[Object tracking records]
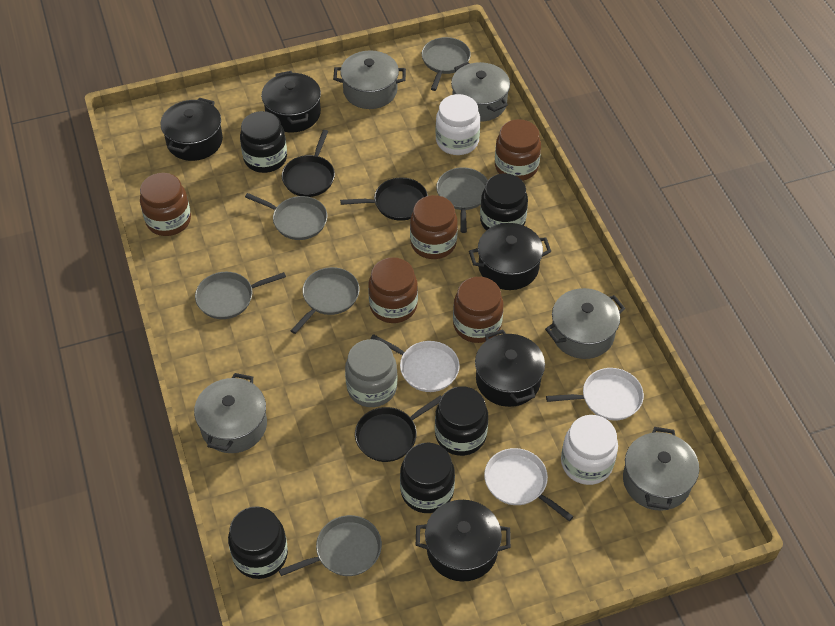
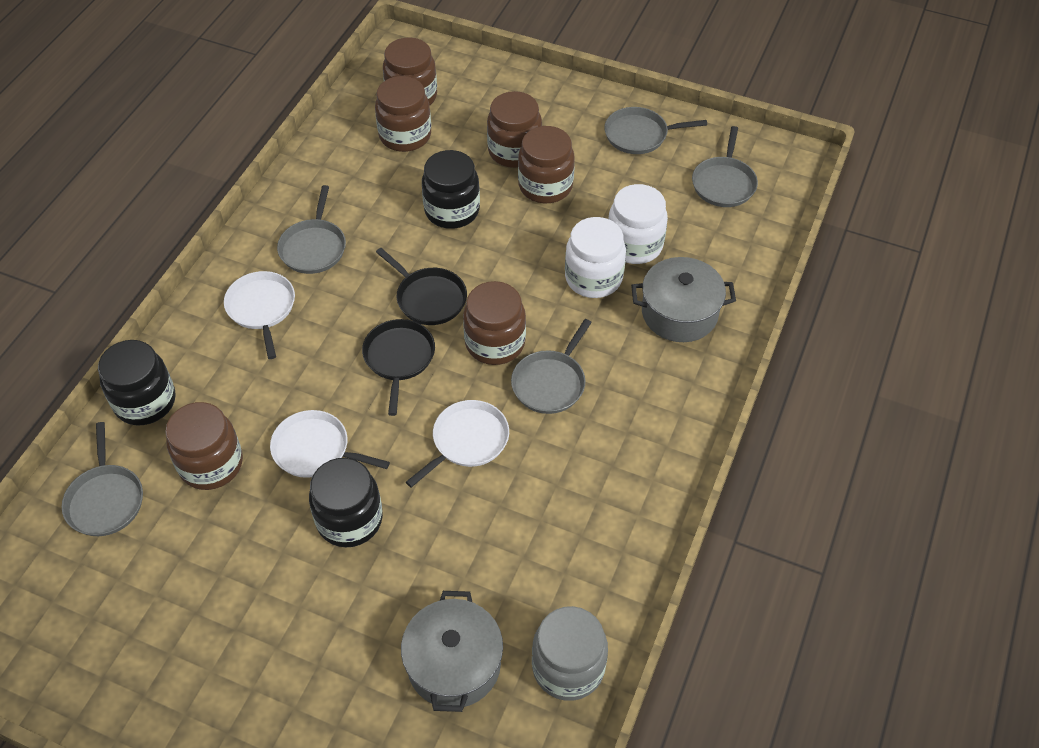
black jar: 5 -> 3
black pan: 3 -> 2
black pot: 5 -> 0
brown jar: 5 -> 6
grey pan: 6 -> 5
grey pot: 5 -> 2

Task objective
Retype the records above exactly, pictures omitted.

Result of the task
black jar: 5 -> 3
black pan: 3 -> 2
black pot: 5 -> 0
brown jar: 5 -> 6
grey pan: 6 -> 5
grey pot: 5 -> 2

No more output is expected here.